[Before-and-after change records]
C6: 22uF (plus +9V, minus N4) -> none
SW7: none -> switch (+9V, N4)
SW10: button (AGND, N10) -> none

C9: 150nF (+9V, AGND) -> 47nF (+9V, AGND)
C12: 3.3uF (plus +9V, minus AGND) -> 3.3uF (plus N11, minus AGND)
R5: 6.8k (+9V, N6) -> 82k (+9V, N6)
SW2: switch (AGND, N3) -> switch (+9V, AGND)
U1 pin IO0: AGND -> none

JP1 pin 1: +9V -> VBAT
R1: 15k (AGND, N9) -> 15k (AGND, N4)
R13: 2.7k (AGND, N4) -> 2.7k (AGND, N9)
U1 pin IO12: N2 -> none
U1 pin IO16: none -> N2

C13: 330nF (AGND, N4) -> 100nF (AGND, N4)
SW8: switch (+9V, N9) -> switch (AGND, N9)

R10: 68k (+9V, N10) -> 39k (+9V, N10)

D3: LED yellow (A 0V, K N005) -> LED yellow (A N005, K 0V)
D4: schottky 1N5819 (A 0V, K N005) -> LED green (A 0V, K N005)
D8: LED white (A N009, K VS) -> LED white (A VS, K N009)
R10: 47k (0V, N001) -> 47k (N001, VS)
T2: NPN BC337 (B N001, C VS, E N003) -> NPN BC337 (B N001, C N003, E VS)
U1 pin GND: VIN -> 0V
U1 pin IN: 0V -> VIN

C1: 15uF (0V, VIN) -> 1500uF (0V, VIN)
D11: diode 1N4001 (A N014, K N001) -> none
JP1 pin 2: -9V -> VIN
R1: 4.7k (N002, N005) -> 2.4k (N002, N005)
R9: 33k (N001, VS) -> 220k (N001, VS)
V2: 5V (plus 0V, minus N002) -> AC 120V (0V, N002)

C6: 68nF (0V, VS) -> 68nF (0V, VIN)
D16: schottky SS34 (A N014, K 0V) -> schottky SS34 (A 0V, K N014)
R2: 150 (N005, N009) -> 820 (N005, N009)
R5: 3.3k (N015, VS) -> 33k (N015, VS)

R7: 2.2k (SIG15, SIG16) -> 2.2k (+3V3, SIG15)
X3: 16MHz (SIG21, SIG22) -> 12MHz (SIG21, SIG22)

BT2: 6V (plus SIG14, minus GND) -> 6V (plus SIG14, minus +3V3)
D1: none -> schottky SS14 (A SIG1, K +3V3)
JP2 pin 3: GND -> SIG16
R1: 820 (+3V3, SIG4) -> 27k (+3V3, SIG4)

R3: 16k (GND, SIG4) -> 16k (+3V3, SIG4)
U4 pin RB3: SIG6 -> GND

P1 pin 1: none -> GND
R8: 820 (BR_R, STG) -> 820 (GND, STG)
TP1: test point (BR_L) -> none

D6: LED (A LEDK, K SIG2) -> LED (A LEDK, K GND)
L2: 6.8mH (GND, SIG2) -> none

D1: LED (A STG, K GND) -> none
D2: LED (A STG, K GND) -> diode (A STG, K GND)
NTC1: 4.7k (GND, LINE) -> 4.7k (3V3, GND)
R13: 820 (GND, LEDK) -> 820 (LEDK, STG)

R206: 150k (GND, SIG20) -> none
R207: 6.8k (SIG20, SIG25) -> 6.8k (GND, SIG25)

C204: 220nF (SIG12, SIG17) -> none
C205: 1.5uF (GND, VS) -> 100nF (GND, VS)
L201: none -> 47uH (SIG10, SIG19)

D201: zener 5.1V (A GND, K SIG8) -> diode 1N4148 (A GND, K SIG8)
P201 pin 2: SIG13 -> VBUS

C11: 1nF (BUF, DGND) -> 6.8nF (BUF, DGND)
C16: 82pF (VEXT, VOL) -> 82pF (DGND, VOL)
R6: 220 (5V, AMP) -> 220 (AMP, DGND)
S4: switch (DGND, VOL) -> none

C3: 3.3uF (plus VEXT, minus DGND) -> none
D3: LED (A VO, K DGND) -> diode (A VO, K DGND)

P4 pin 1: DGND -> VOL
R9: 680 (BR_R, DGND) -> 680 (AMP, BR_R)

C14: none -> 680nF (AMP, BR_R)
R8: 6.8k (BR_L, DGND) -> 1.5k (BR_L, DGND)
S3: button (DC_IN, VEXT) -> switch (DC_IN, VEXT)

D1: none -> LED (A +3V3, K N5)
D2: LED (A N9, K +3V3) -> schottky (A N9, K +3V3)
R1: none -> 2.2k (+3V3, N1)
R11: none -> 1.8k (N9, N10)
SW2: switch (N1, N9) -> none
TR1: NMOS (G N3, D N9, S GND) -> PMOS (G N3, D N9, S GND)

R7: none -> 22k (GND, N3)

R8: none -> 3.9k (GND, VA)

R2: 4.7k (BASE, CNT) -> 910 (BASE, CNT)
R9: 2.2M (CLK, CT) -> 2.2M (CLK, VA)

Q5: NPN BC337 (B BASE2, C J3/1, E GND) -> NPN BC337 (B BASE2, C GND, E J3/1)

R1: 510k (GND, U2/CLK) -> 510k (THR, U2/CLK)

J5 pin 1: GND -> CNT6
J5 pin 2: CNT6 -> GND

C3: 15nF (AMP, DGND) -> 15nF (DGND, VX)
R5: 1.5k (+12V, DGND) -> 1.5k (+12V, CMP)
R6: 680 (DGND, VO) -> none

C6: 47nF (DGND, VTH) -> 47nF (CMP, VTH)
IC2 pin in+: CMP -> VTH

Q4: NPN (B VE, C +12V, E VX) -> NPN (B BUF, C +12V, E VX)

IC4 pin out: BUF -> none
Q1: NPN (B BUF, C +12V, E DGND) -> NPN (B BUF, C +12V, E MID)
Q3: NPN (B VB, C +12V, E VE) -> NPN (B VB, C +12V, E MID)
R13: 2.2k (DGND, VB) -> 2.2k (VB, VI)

▸ **Exercise instructions**
Count how many lines in the data above hold the string "plus", and give the number with no other words.

▸ **Your response**
5